== ACTIVITY ==
All lines from the one with "IC1: ATtiny85 -> ATtiny45" through the last are to be given again exactly as they stand in the data below, and only those.
RECORD SET START
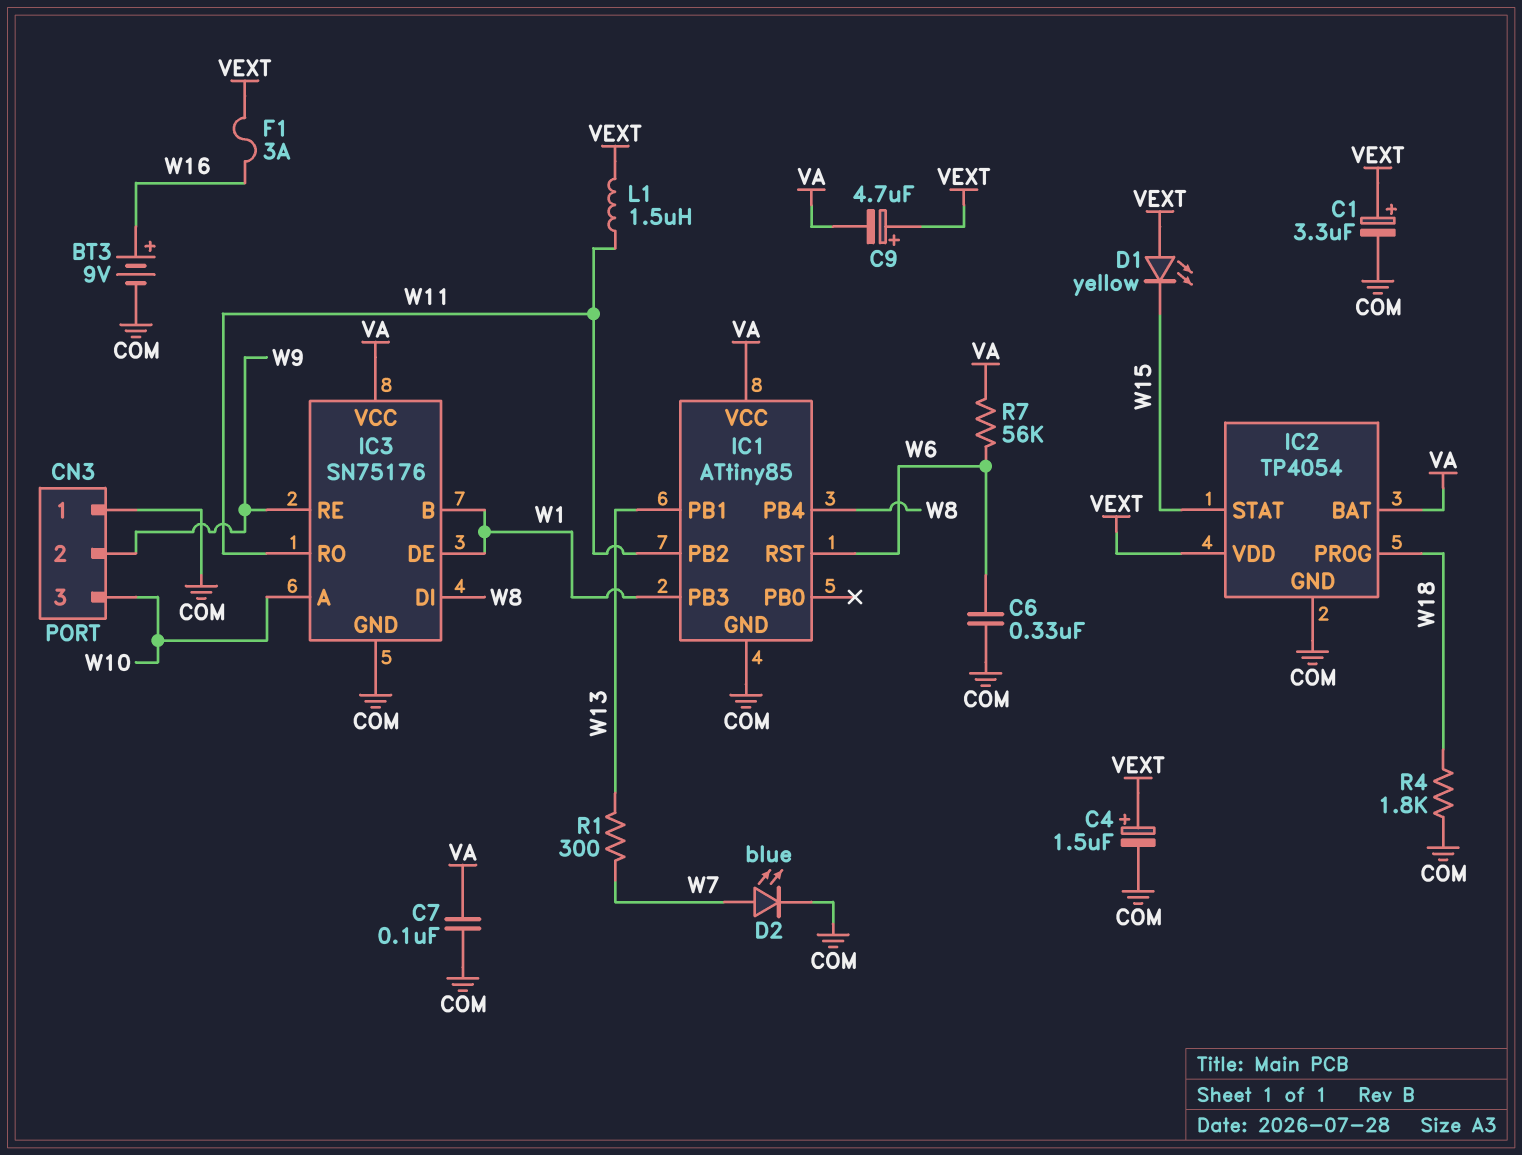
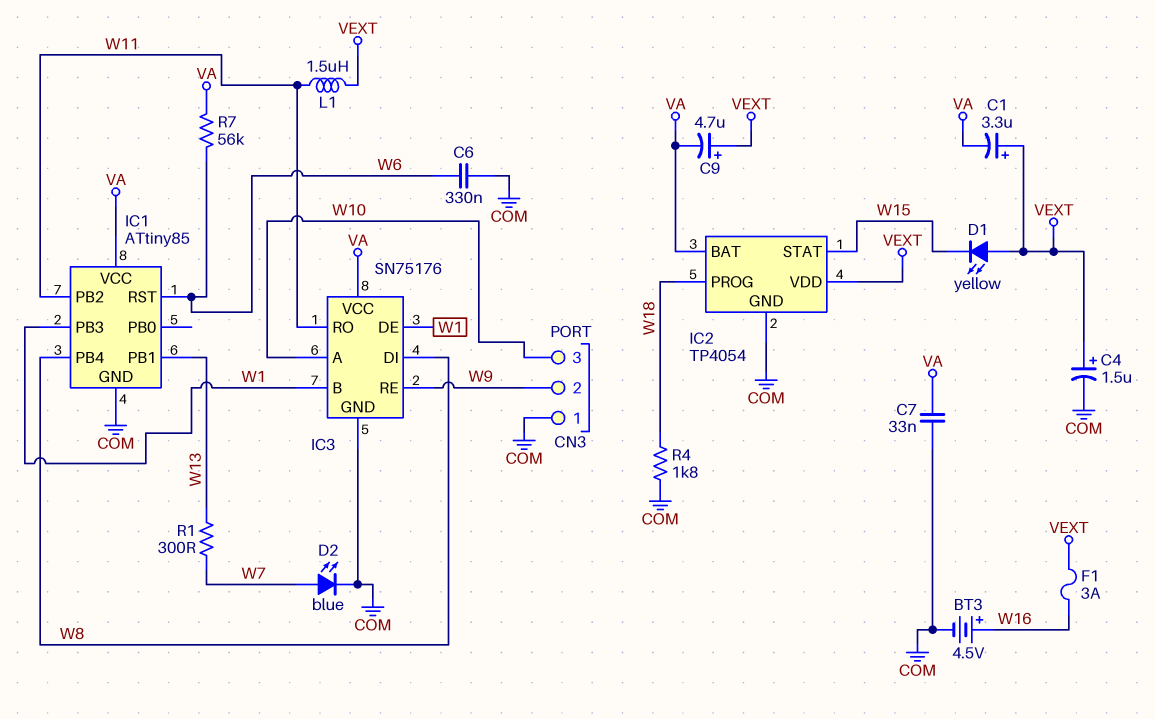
BT3: 9V (plus W16, minus COM) -> 4.5V (plus W16, minus COM)
C1: 3.3uF (plus VEXT, minus COM) -> 3.3uF (plus VEXT, minus VA)
C7: 100nF (COM, VA) -> 33nF (COM, VA)

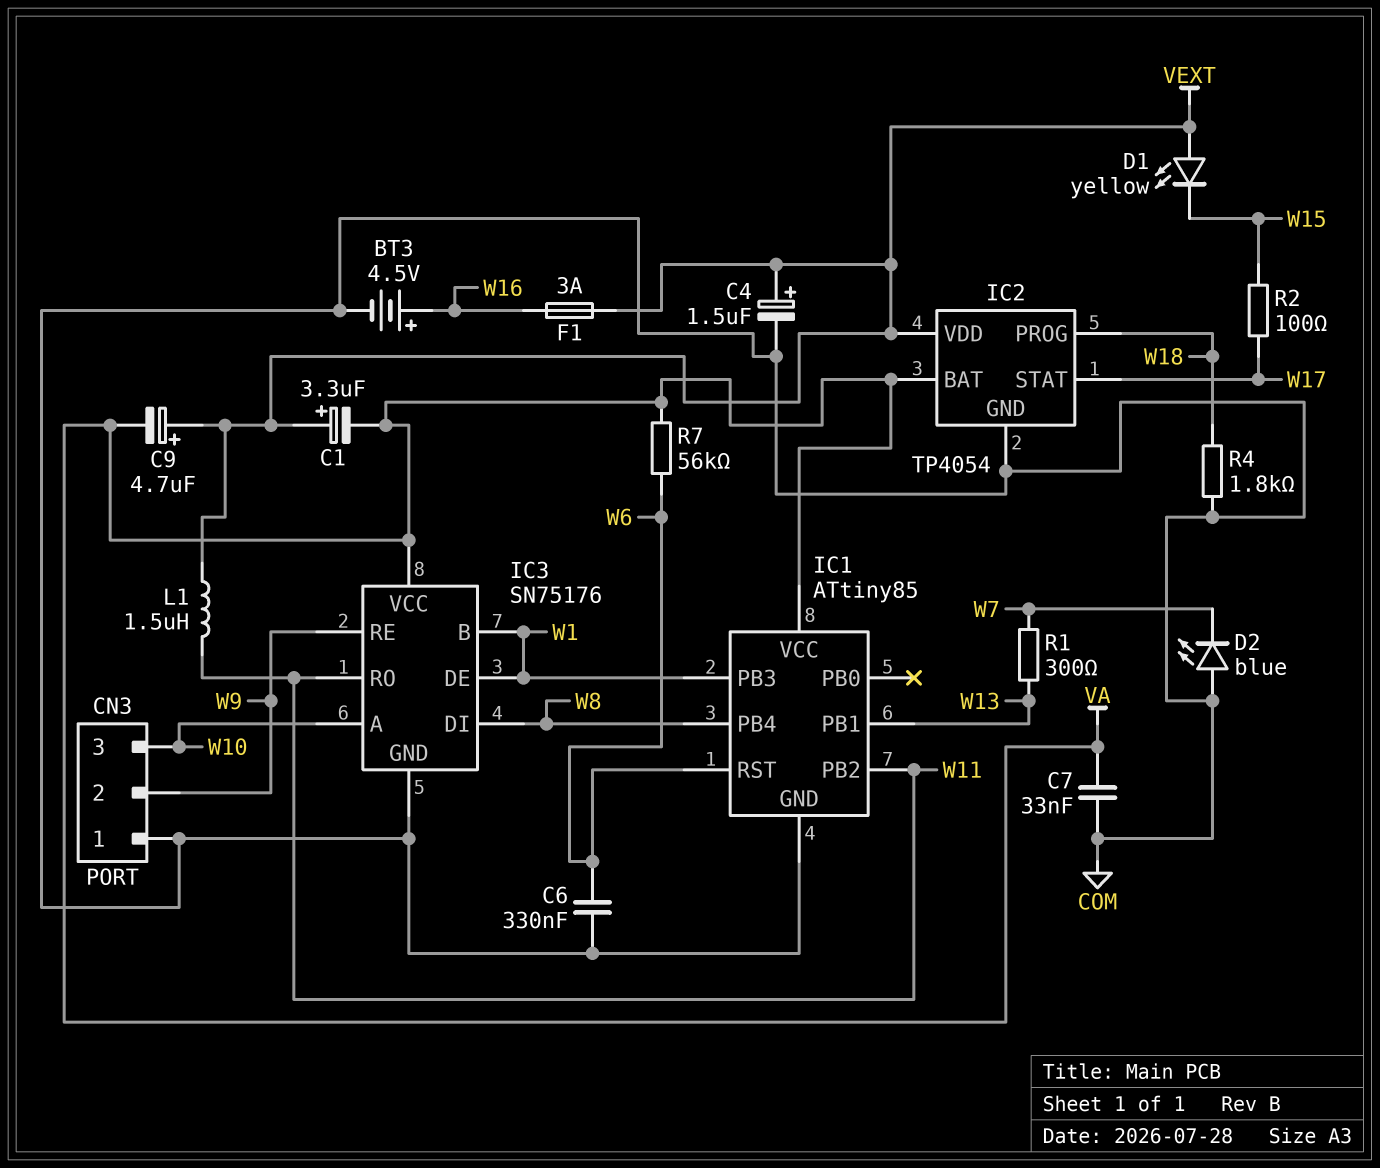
D2: LED blue (A W7, K COM) -> LED blue (A COM, K W7)
IC2 pin STAT: W15 -> W17
R2: none -> 100 (W15, W17)

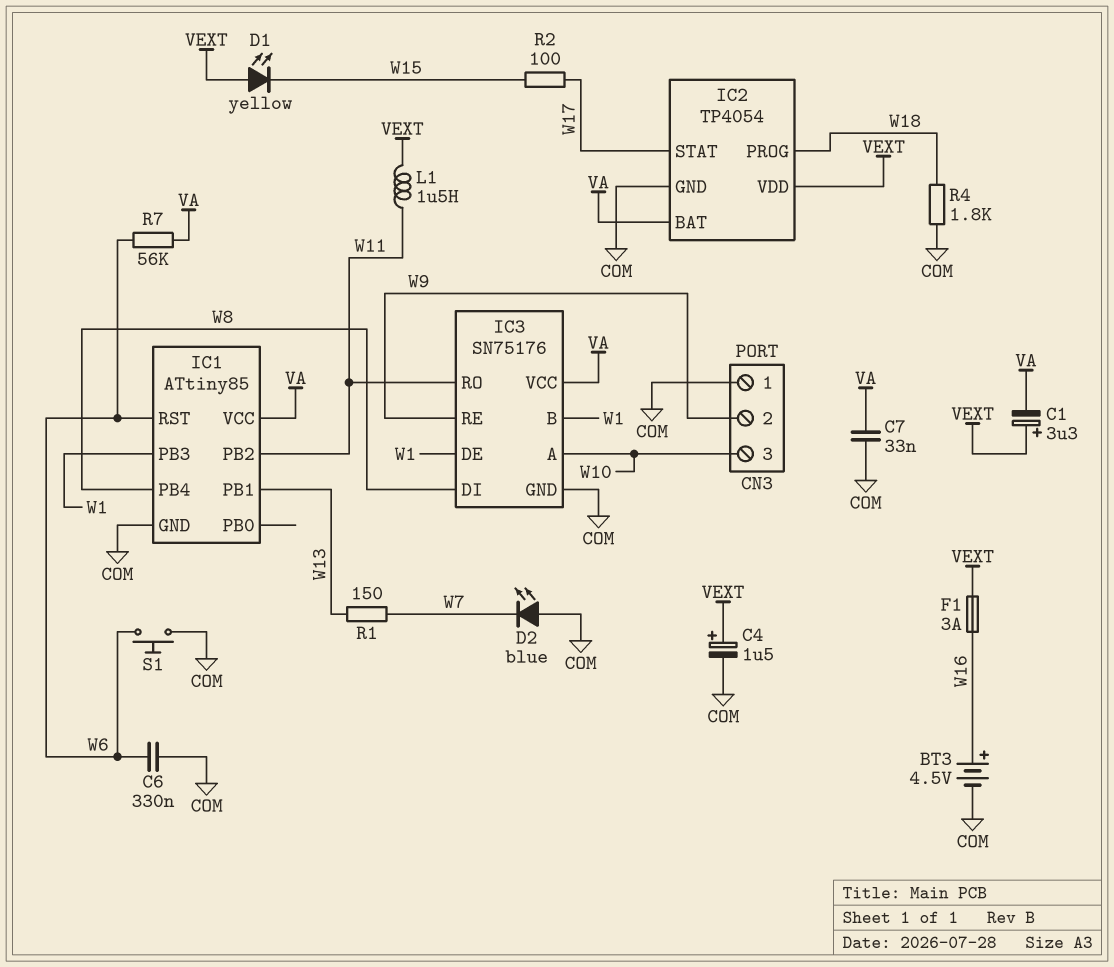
C9: 4.7uF (plus VEXT, minus VA) -> none
R1: 300 (W7, W13) -> 150 (W7, W13)
S1: none -> button (COM, W6)

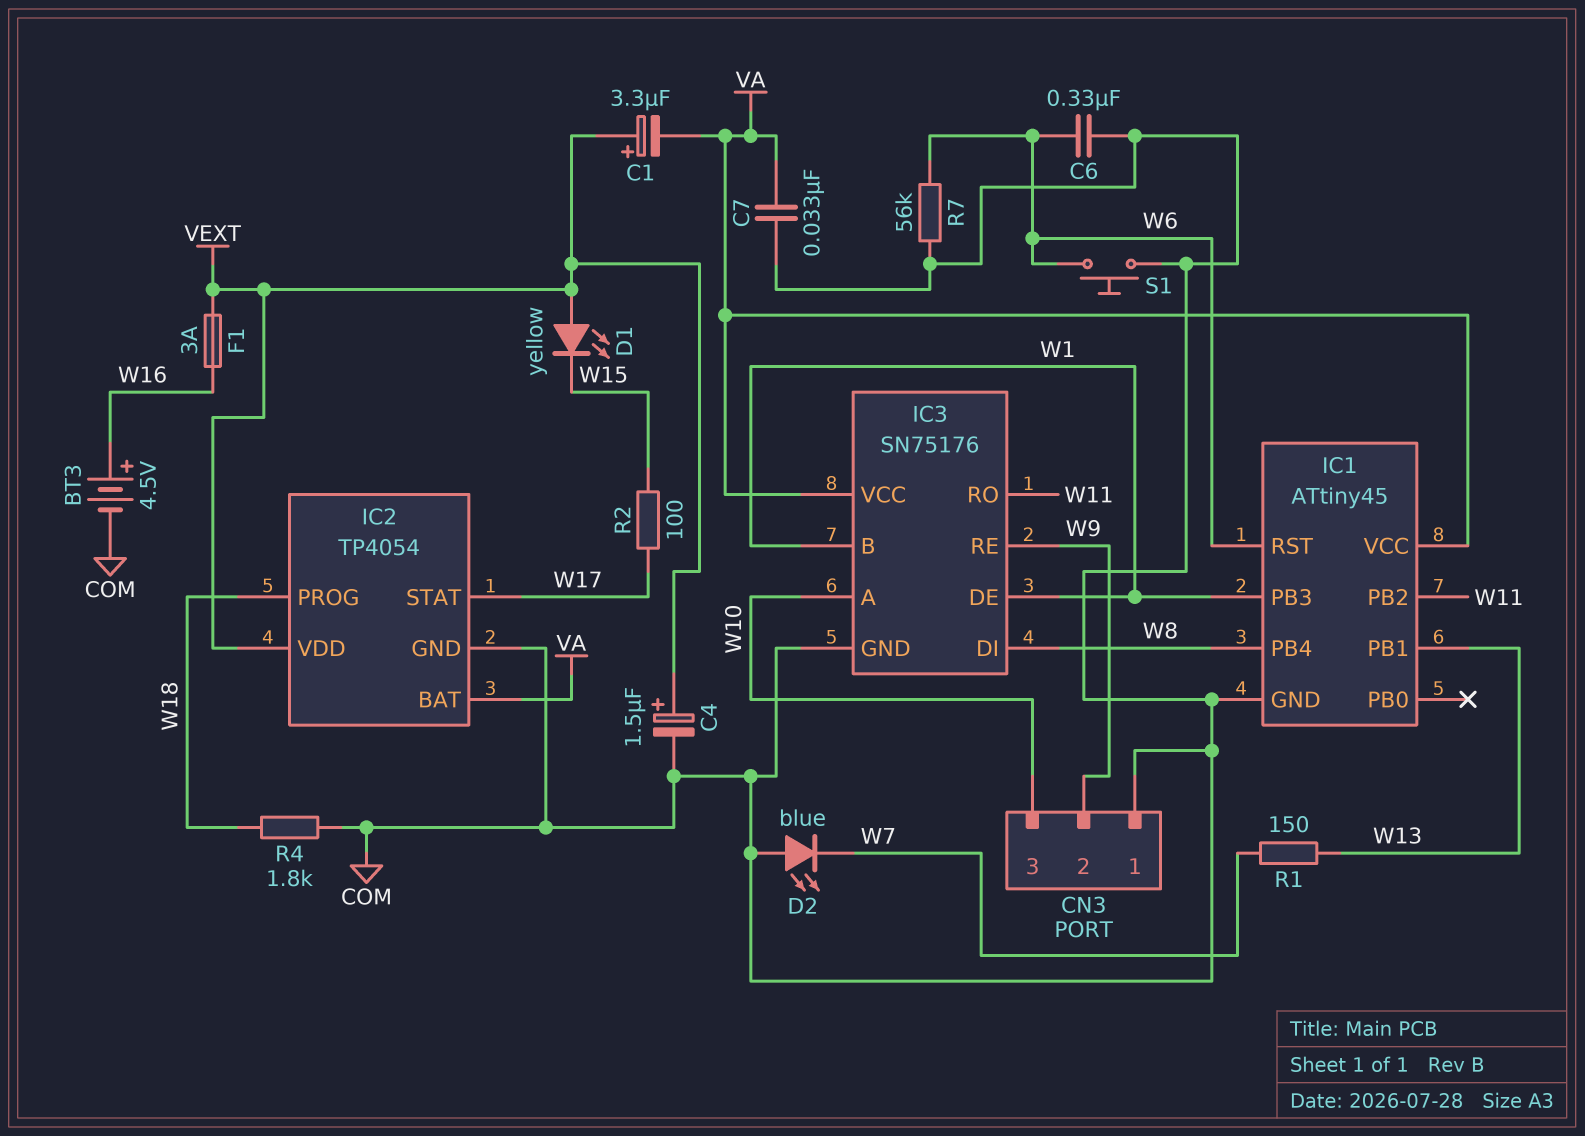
IC1: ATtiny85 -> ATtiny45
L1: 1.5uH (VEXT, W11) -> none
R7: 56k (VA, W6) -> 56k (COM, W6)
RECORD SET END
== SOLUTION ==
IC1: ATtiny85 -> ATtiny45
L1: 1.5uH (VEXT, W11) -> none
R7: 56k (VA, W6) -> 56k (COM, W6)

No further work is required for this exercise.